(GIVEN REQUEST) In the listing below, locate the line containing "Mask every instance" and copy it and every line after it through the end, exactly as written, leaving out any pictures.

(RECORD EXCERPTS)
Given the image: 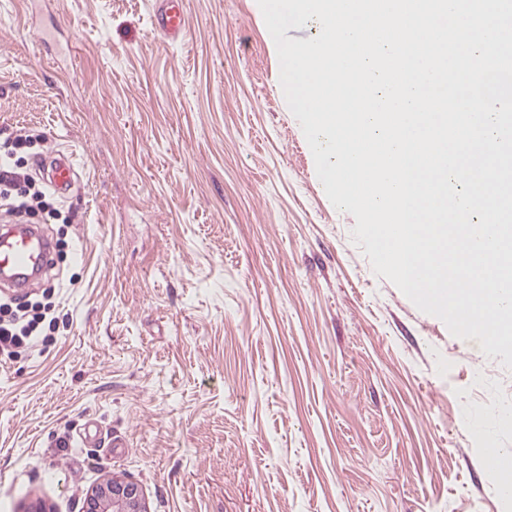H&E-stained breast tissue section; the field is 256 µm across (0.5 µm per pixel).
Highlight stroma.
Here are the masks:
<instances>
[{
  "instance_id": "1",
  "label": "stroma",
  "mask_w": 512,
  "mask_h": 512,
  "mask_svg": "<svg viewBox=\"0 0 512 512\" xmlns=\"http://www.w3.org/2000/svg\"><path fill=\"white\" fill-rule=\"evenodd\" d=\"M158 5L0 0V143L75 165L23 217L60 247L46 341L0 359V512L109 473L150 512H505L512 370L353 243L257 0H184L175 41ZM491 475L495 478L498 487L508 505H512V452L501 450L499 463L494 467H489ZM511 488V490H510Z\"/></svg>"
}]
</instances>
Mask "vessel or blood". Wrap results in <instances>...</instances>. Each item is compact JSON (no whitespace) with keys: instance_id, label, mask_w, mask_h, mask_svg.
<instances>
[{"instance_id":"vessel-or-blood-1","label":"vessel or blood","mask_w":512,"mask_h":512,"mask_svg":"<svg viewBox=\"0 0 512 512\" xmlns=\"http://www.w3.org/2000/svg\"><path fill=\"white\" fill-rule=\"evenodd\" d=\"M161 32L170 39L181 36L186 27L183 0H164L158 17ZM74 173V163L59 158L51 167L50 184L66 189ZM51 245L44 234L31 225H14L0 232V283L11 288L26 287L45 271Z\"/></svg>"}]
</instances>
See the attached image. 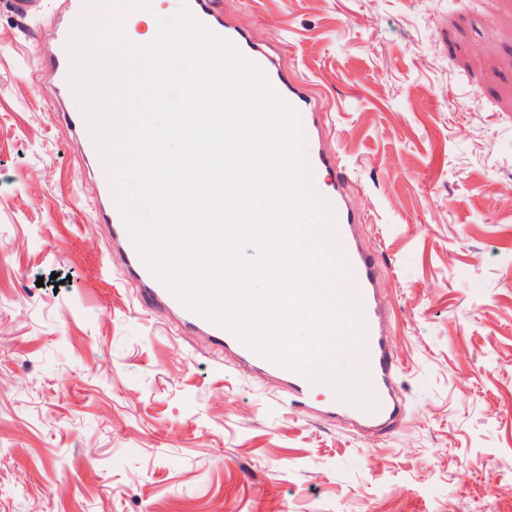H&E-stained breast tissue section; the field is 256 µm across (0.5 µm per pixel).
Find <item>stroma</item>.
I'll list each match as a JSON object with an SVG mask.
<instances>
[{
  "instance_id": "35a3bbf8",
  "label": "stroma",
  "mask_w": 512,
  "mask_h": 512,
  "mask_svg": "<svg viewBox=\"0 0 512 512\" xmlns=\"http://www.w3.org/2000/svg\"><path fill=\"white\" fill-rule=\"evenodd\" d=\"M322 99L402 426L288 406L102 261L97 181L0 11V512H512V0H224Z\"/></svg>"
}]
</instances>
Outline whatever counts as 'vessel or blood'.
I'll return each mask as SVG.
<instances>
[{
    "mask_svg": "<svg viewBox=\"0 0 512 512\" xmlns=\"http://www.w3.org/2000/svg\"><path fill=\"white\" fill-rule=\"evenodd\" d=\"M215 34L231 42L246 58L260 65L273 88L306 117L302 127L305 152L313 170L316 190L332 205L340 245L351 269L350 283L361 305L366 324L367 354L361 363L369 377L379 407L368 412L336 400L323 385L310 383L301 374L252 352L227 329L186 309L144 267L130 238L123 215L116 203L109 176L102 164L82 113L68 107L71 59L66 49L74 20L84 0H0L6 10L21 22H44L53 37L39 45L43 58L40 81L50 102L63 117L66 137L74 143L91 170L98 176L97 216L112 227V263L120 265L137 285V295L145 306L165 310L186 328L223 349L245 368L277 376L285 385L290 404L312 410L324 417L376 433L394 431L402 422V405L395 389L397 363L388 341L389 314L383 303L379 263L369 253L360 236L361 218L352 204L343 164L328 143L329 123L322 103L310 87L289 71L278 44L261 39L253 27L240 22L227 11L224 0H176Z\"/></svg>",
    "mask_w": 512,
    "mask_h": 512,
    "instance_id": "1",
    "label": "vessel or blood"
}]
</instances>
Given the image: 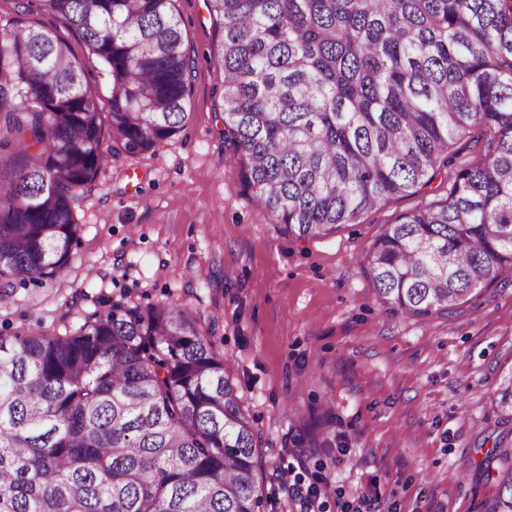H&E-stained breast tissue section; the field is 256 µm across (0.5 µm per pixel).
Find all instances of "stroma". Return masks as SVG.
<instances>
[{
    "instance_id": "stroma-1",
    "label": "stroma",
    "mask_w": 512,
    "mask_h": 512,
    "mask_svg": "<svg viewBox=\"0 0 512 512\" xmlns=\"http://www.w3.org/2000/svg\"><path fill=\"white\" fill-rule=\"evenodd\" d=\"M176 8L197 55L188 123L77 193L82 231L68 267L16 286L0 303V332L76 331L99 298L180 303L216 324L213 342L253 427L260 512H300L280 481L293 450L298 473L329 477L325 512H346L370 491L381 512H478L494 487L468 475L499 431L493 391L512 365V283L423 322L380 305L364 256L386 225L446 198L442 174L326 237L303 240L270 223L224 137L221 35L205 0ZM16 19L56 30L86 58L57 18L0 0V25Z\"/></svg>"
}]
</instances>
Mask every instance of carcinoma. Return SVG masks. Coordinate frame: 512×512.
<instances>
[{
  "label": "carcinoma",
  "instance_id": "cac0c4a2",
  "mask_svg": "<svg viewBox=\"0 0 512 512\" xmlns=\"http://www.w3.org/2000/svg\"><path fill=\"white\" fill-rule=\"evenodd\" d=\"M206 2L224 137L271 223L332 235L451 168L445 201L371 246L375 295L424 321L512 275V0ZM22 8L58 18L96 65L52 29L0 30V150L22 158L0 180L1 302L66 269L76 192L186 125L196 69L175 0ZM475 130L481 157L457 162ZM211 336L173 301L113 300L72 334H0V512H256L252 424ZM494 396L505 429L476 473L495 486L478 512H512V370Z\"/></svg>",
  "mask_w": 512,
  "mask_h": 512
}]
</instances>
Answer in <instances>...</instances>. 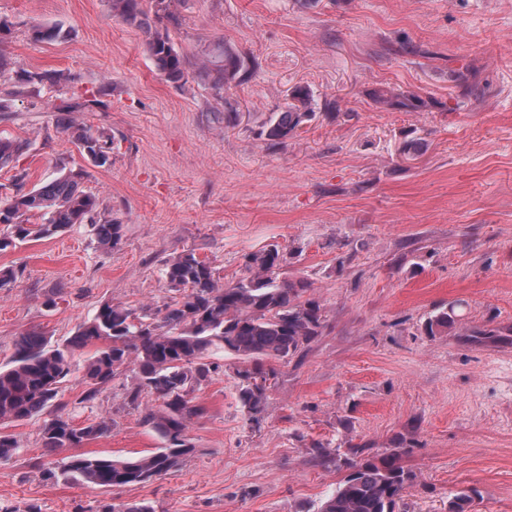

(SOLUTION TO THIS PROBLEM)
Mask every instance of carcinoma. Return SVG masks. Coordinate frame: 512×512.
<instances>
[{
  "label": "carcinoma",
  "instance_id": "cac0c4a2",
  "mask_svg": "<svg viewBox=\"0 0 512 512\" xmlns=\"http://www.w3.org/2000/svg\"><path fill=\"white\" fill-rule=\"evenodd\" d=\"M206 2L224 137L271 223L332 235L451 168L445 201L371 246L375 295L424 321L512 275V0ZM22 8L58 18L96 65L52 29L0 30V150L22 158L0 180L1 302L66 269L76 192L186 125L196 69L175 0ZM475 130L481 157L457 162ZM211 336L173 301L113 300L72 334H0V512H256L252 424ZM494 396L505 429L476 473L495 486L478 512H512V370Z\"/></svg>",
  "mask_w": 512,
  "mask_h": 512
}]
</instances>
Answer in <instances>...</instances>. 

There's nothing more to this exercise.